The entries below should be set down again exactly, with every picture left out.

Scene edit records
= Beginning of Section =
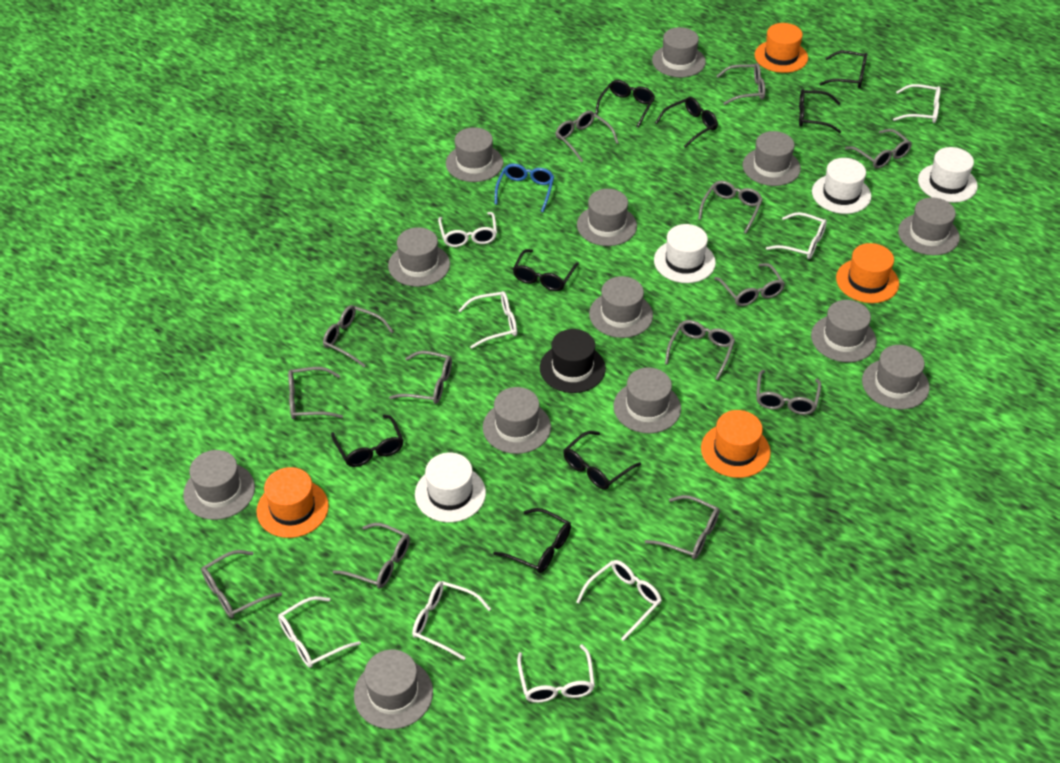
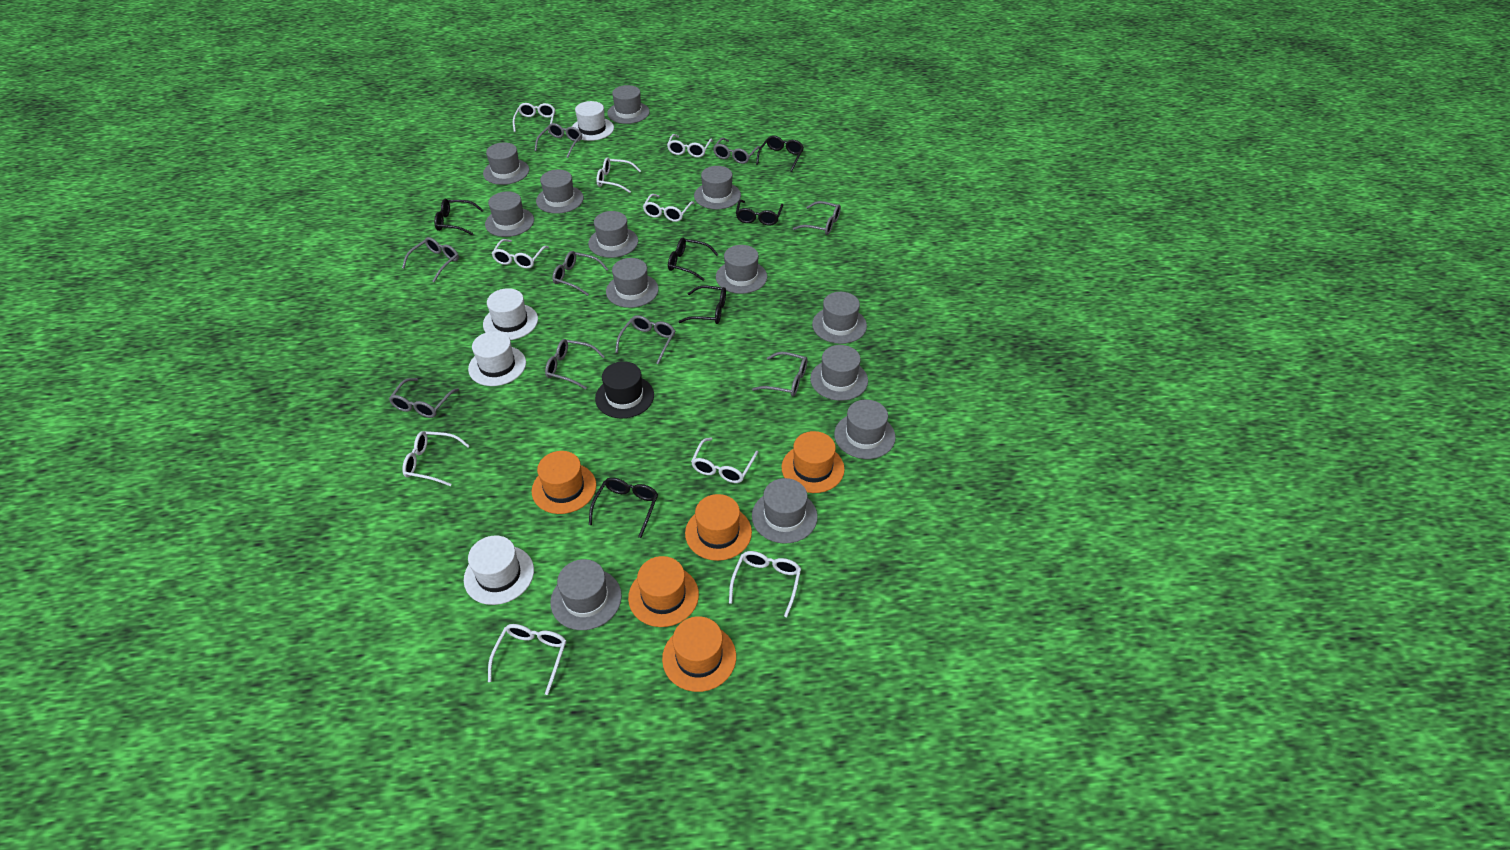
black glasses: 8 -> 6
blue glasses: 1 -> 0
grey glasses: 13 -> 9
orange hat: 4 -> 5
white glasses: 8 -> 9

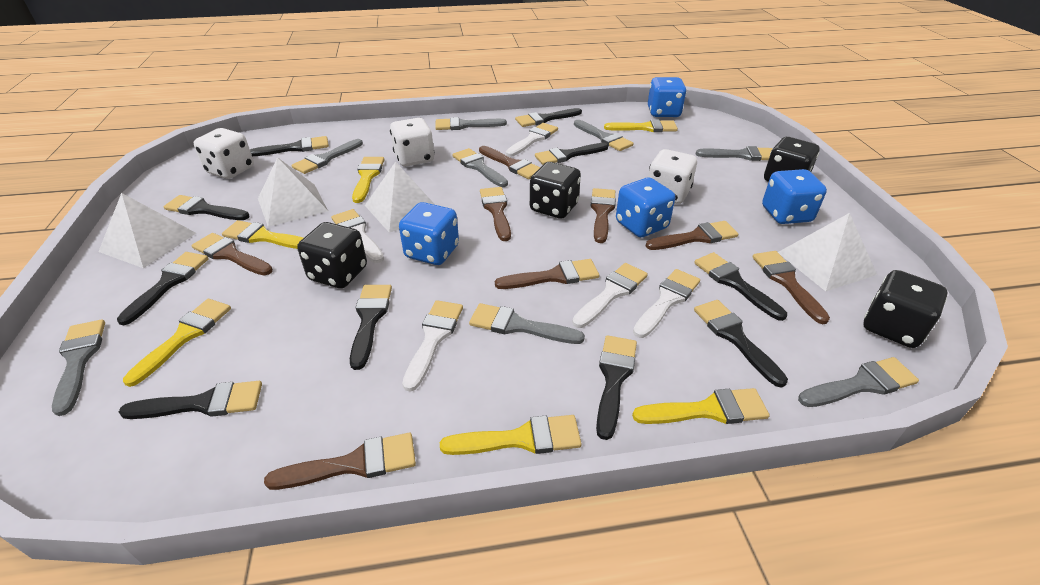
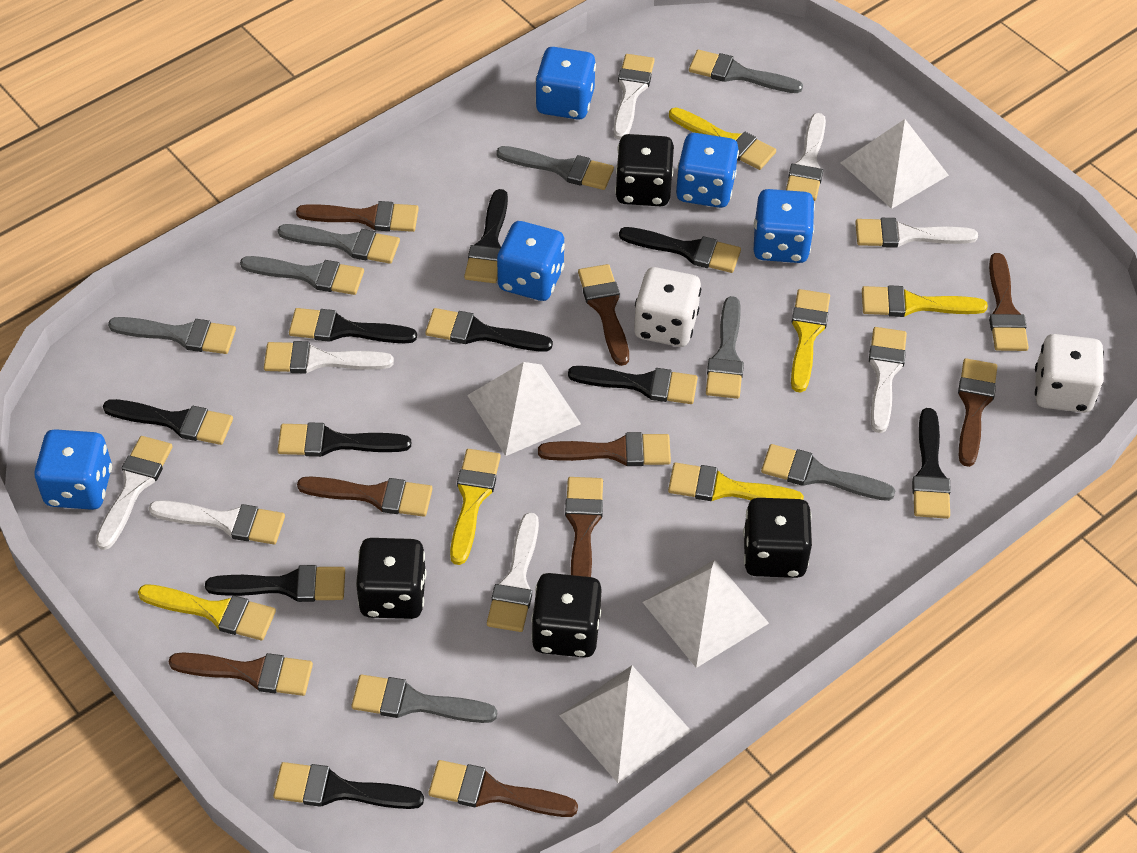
blue dice: 4 -> 5
brown brush: 8 -> 9
white brush: 5 -> 8
white dice: 3 -> 2

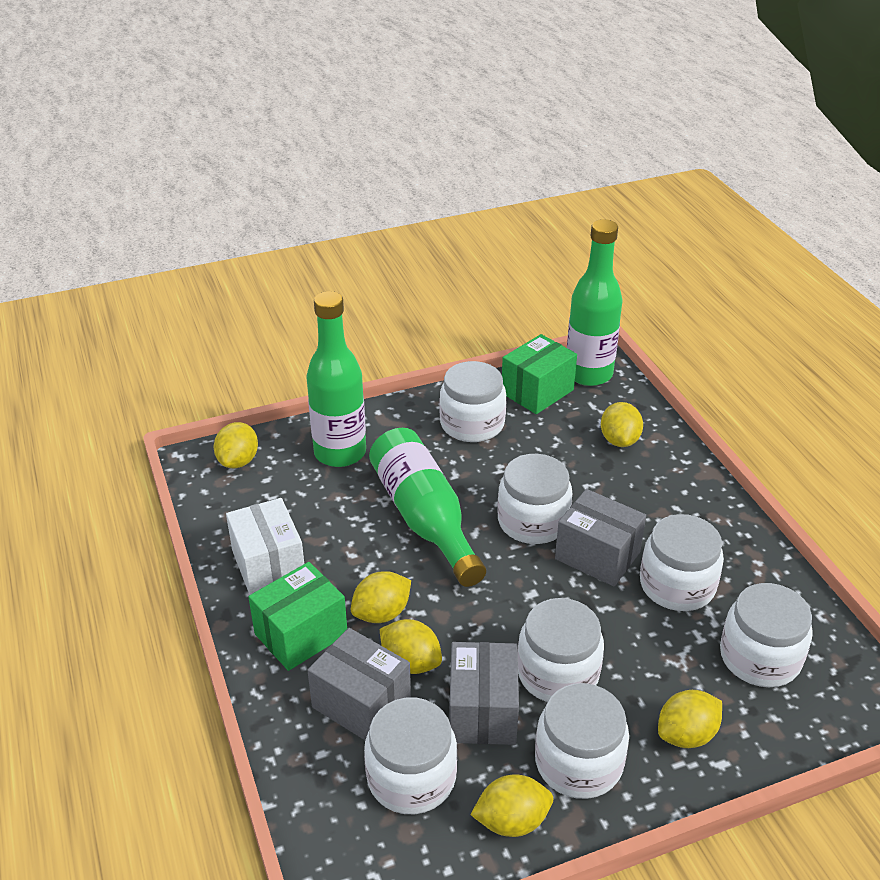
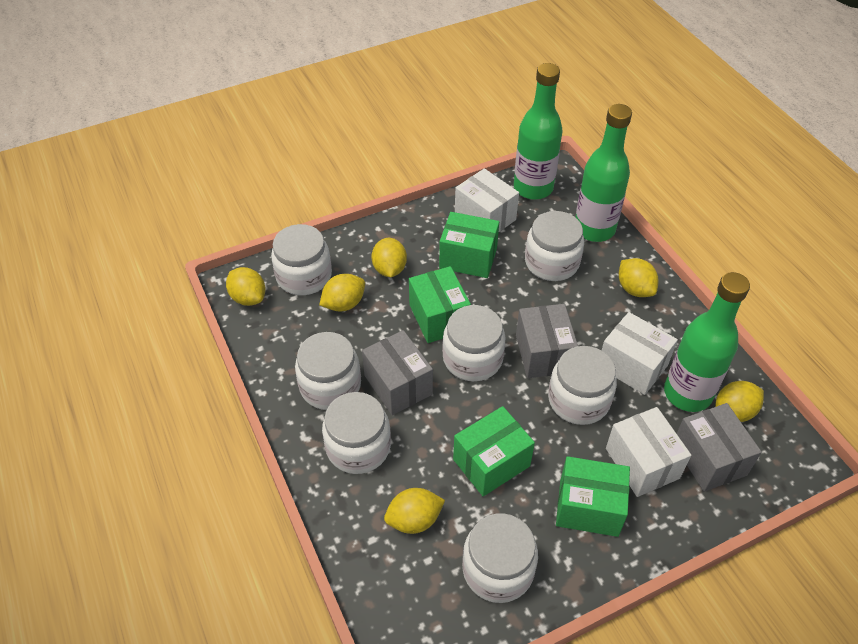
green box: 2 -> 4
white box: 1 -> 3

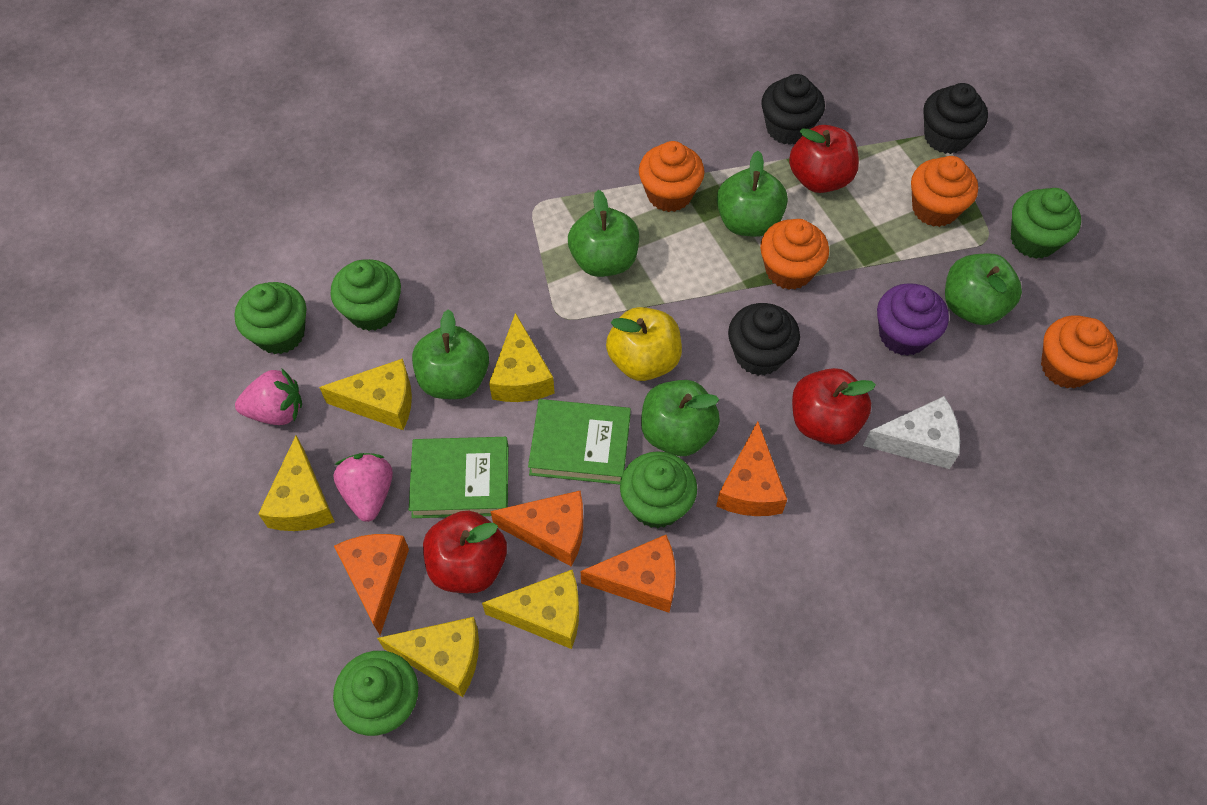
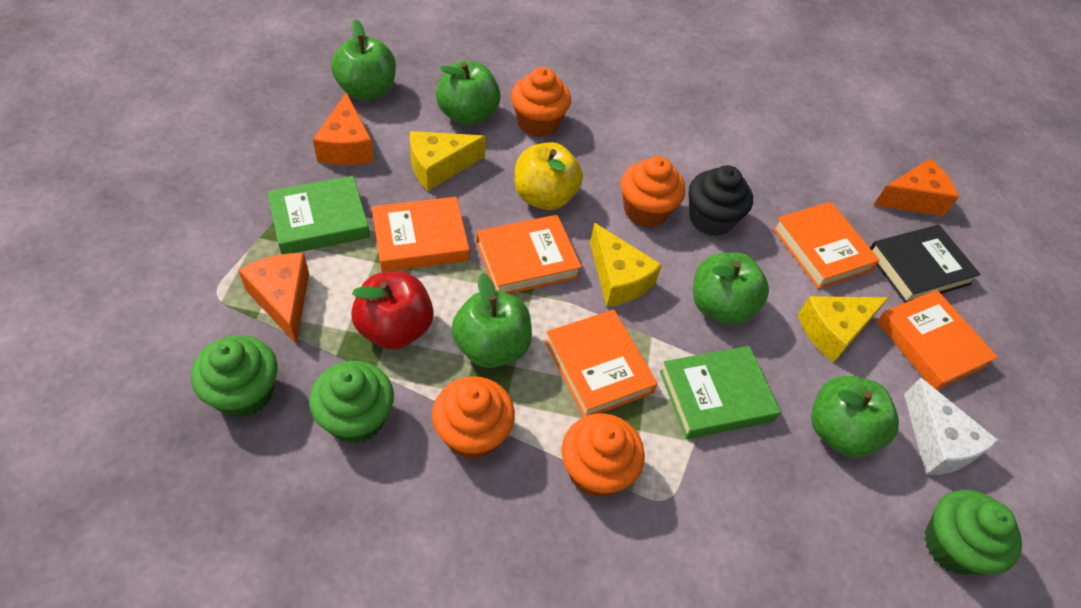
black book: 0 -> 1
black cupcake: 3 -> 1
green cupcake: 5 -> 3
orange book: 0 -> 5
orange cheese: 4 -> 3
pink strawberry: 2 -> 0
purple cupcake: 1 -> 0
red apple: 3 -> 1
yellow cheese: 5 -> 3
= End of Section =
◆ **Answer to the exercise**
black glasses: 8 -> 6
blue glasses: 1 -> 0
grey glasses: 13 -> 9
orange hat: 4 -> 5
white glasses: 8 -> 9

blue dice: 4 -> 5
brown brush: 8 -> 9
white brush: 5 -> 8
white dice: 3 -> 2

green box: 2 -> 4
white box: 1 -> 3

black book: 0 -> 1
black cupcake: 3 -> 1
green cupcake: 5 -> 3
orange book: 0 -> 5
orange cheese: 4 -> 3
pink strawberry: 2 -> 0
purple cupcake: 1 -> 0
red apple: 3 -> 1
yellow cheese: 5 -> 3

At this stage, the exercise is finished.